• _WORK TASK_:
Your copy should match the records below exactly, except for the pictures.

___ THE DATA ___

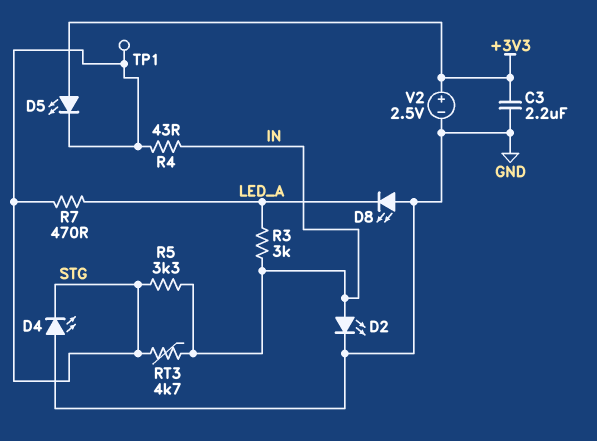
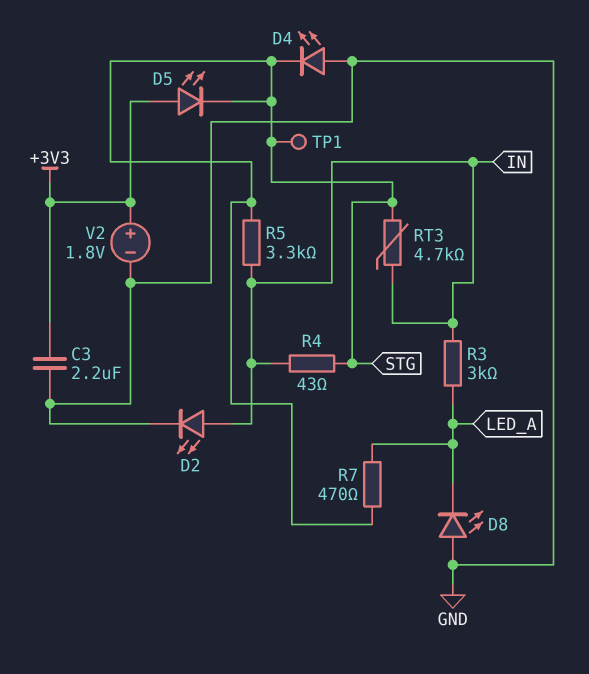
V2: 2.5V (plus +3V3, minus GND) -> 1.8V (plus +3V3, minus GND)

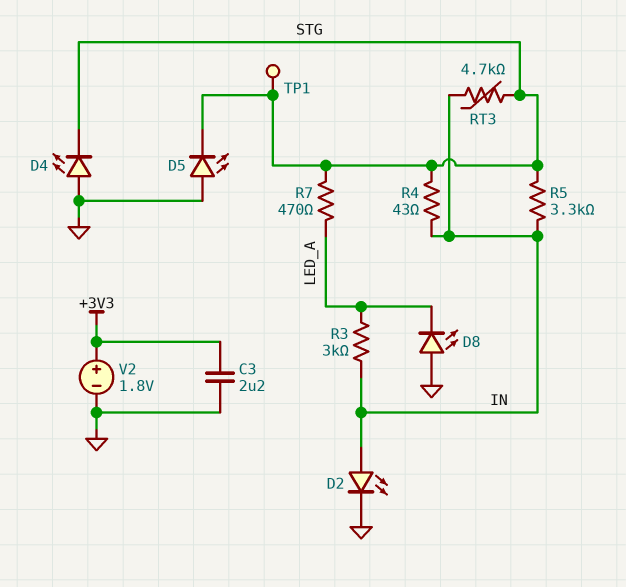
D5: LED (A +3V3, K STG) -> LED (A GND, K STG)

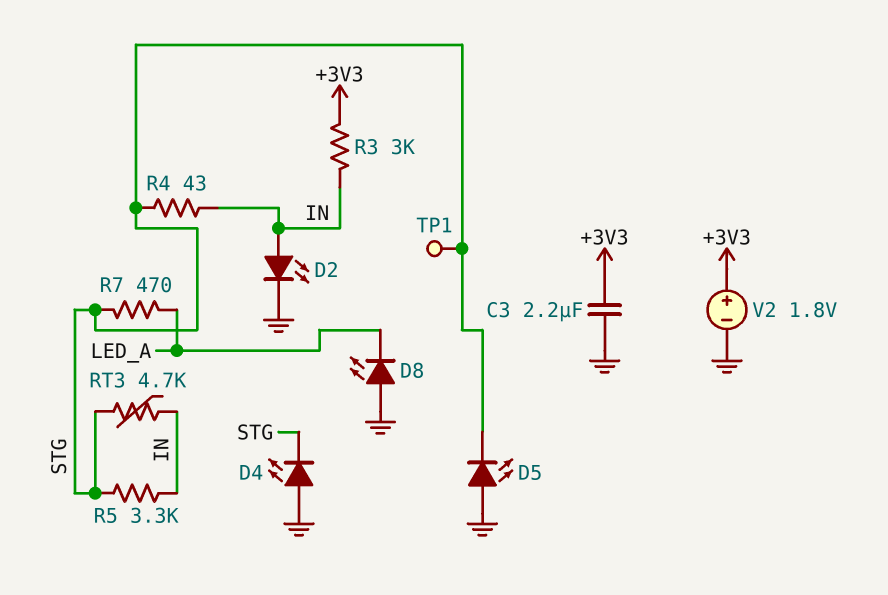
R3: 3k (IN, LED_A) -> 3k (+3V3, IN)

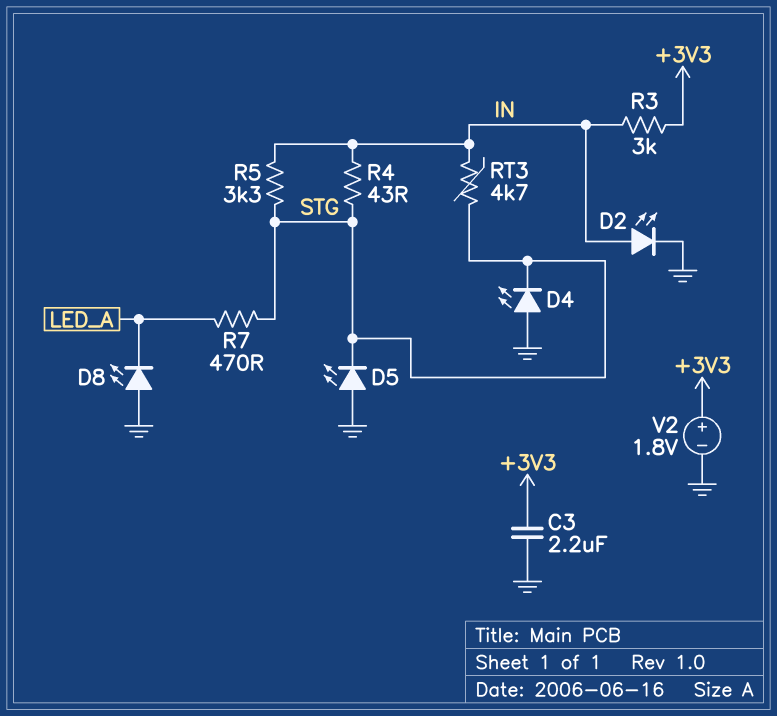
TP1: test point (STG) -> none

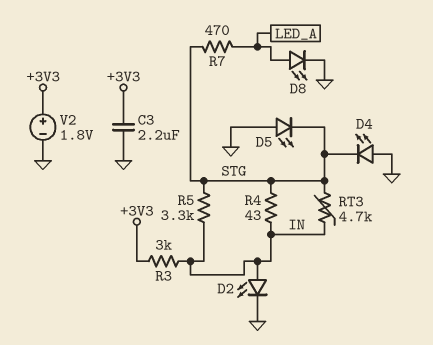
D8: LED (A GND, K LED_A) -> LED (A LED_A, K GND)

___

• _TASK OUTPUT_:
V2: 2.5V (plus +3V3, minus GND) -> 1.8V (plus +3V3, minus GND)

D5: LED (A +3V3, K STG) -> LED (A GND, K STG)

R3: 3k (IN, LED_A) -> 3k (+3V3, IN)

TP1: test point (STG) -> none

D8: LED (A GND, K LED_A) -> LED (A LED_A, K GND)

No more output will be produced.